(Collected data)
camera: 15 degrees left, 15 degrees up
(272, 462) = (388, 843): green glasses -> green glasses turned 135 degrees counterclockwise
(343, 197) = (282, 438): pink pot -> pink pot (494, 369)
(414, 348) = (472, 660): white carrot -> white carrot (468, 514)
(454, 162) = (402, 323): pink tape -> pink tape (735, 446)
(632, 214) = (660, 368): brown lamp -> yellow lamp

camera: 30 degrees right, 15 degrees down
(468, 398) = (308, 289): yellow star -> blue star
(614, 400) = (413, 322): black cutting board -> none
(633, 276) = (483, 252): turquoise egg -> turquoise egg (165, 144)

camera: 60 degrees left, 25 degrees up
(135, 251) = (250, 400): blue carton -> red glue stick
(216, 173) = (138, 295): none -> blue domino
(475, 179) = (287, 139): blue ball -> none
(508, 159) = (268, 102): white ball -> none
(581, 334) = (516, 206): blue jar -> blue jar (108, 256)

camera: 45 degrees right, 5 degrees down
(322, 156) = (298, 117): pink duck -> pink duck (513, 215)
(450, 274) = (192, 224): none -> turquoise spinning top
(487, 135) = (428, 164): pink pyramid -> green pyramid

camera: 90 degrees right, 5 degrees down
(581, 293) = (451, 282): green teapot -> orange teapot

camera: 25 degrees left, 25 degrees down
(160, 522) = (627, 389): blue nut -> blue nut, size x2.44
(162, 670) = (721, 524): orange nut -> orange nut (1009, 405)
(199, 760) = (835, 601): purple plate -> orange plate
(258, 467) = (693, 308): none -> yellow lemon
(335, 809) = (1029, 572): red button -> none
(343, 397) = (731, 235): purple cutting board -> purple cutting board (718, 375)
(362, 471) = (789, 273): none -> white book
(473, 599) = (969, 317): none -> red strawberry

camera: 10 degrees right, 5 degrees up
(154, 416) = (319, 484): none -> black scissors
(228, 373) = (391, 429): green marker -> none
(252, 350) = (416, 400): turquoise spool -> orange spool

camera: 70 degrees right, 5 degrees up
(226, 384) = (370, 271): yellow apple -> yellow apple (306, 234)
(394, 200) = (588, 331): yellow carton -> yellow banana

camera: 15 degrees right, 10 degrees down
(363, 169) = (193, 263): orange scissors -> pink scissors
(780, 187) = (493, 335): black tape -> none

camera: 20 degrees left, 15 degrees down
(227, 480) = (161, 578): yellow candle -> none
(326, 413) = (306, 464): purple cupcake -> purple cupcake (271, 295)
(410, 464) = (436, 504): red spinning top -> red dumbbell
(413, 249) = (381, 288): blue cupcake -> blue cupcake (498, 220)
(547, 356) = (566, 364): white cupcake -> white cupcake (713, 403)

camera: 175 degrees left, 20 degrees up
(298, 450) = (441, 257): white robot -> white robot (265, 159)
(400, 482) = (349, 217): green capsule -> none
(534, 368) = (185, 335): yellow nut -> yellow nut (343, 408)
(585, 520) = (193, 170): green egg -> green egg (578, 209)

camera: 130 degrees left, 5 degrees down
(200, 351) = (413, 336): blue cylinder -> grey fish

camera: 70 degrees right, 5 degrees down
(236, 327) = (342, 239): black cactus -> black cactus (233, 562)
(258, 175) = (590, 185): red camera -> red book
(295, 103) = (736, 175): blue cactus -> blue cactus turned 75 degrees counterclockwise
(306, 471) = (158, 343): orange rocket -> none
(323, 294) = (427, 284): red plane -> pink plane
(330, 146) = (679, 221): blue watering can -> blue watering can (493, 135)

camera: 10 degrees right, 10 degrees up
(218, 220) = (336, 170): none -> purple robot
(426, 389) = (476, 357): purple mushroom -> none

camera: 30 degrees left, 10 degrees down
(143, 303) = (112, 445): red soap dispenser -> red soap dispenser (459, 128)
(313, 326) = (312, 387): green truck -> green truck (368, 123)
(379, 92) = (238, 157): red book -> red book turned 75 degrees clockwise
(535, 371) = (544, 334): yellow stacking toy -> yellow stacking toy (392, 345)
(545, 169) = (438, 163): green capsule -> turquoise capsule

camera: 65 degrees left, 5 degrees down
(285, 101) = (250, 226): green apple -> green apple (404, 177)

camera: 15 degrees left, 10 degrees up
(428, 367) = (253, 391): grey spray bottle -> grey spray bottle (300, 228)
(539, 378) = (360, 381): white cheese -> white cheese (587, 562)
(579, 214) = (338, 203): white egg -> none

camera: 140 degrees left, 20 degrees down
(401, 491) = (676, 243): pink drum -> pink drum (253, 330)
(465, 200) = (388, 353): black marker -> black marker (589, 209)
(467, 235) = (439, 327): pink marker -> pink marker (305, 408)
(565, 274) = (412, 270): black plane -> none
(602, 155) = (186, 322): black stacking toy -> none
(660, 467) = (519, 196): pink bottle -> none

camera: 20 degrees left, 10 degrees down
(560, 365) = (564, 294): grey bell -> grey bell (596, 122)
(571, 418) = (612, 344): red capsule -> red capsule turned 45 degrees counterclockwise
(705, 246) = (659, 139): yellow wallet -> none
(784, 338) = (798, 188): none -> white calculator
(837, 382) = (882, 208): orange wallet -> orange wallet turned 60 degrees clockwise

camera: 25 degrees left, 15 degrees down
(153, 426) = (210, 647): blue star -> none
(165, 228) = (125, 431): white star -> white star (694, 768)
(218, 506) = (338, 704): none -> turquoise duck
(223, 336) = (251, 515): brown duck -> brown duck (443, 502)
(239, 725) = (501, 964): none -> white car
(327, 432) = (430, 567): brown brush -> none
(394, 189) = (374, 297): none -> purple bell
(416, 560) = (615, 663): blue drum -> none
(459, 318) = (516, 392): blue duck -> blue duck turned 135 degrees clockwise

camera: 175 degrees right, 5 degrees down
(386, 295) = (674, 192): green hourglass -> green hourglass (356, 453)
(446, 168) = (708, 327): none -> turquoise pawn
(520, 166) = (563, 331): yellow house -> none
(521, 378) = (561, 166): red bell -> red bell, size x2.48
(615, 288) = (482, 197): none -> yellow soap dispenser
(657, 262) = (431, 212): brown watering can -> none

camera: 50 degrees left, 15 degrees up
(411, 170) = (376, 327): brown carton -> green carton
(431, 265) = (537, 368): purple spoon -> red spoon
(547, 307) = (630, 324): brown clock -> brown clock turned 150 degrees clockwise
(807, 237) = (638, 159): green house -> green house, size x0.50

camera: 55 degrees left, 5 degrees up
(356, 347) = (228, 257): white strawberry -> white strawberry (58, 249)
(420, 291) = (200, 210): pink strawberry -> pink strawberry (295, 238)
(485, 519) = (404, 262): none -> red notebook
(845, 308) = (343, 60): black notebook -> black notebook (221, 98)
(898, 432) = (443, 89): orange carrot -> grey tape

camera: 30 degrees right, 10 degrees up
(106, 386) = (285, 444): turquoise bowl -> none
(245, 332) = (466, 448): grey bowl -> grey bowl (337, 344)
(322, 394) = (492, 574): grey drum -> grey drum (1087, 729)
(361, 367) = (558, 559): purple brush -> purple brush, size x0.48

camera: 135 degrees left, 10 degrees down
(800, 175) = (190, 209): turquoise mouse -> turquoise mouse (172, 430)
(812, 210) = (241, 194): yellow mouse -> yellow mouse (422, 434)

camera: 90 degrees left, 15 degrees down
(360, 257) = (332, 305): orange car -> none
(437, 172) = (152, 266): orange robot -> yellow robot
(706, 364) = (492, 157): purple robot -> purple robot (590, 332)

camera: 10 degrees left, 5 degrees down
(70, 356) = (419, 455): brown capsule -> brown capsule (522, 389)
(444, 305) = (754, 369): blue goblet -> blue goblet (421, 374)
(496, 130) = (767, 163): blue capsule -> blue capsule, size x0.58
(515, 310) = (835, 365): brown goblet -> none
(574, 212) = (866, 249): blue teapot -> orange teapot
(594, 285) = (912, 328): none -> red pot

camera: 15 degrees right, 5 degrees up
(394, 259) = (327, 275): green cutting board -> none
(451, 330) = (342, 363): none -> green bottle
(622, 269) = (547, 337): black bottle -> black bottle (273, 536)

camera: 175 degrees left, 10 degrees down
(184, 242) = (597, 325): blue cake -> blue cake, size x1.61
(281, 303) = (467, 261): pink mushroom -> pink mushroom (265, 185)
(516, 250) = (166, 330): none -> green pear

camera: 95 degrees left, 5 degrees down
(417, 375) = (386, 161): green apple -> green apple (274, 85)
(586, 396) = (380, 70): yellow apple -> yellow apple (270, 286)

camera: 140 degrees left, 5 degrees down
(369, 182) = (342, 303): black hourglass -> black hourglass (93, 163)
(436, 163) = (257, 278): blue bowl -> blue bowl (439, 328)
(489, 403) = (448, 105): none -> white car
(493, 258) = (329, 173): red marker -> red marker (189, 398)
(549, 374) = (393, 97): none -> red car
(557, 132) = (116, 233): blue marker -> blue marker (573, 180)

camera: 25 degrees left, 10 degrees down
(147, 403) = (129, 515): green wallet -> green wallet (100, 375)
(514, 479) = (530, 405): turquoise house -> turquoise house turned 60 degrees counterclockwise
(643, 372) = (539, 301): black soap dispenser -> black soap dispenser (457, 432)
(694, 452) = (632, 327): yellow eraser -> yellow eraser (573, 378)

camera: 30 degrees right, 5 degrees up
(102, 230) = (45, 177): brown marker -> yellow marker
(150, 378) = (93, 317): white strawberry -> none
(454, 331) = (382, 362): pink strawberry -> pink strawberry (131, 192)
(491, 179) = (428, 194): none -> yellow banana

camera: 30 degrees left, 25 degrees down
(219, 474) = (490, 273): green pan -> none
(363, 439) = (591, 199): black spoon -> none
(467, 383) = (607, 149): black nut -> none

▶ [What you should do]: Out of the data above, set down the lines from the one with "(898, 432) = (443, 89): orange" to the one with "(800, 175) = (190, 209): turquoise", both included, exactly as written and with no additions.

▶ [Answer box]:
(898, 432) = (443, 89): orange carrot -> grey tape

camera: 30 degrees right, 10 degrees up
(106, 386) = (285, 444): turquoise bowl -> none
(245, 332) = (466, 448): grey bowl -> grey bowl (337, 344)
(322, 394) = (492, 574): grey drum -> grey drum (1087, 729)
(361, 367) = (558, 559): purple brush -> purple brush, size x0.48

camera: 135 degrees left, 10 degrees down
(800, 175) = (190, 209): turquoise mouse -> turquoise mouse (172, 430)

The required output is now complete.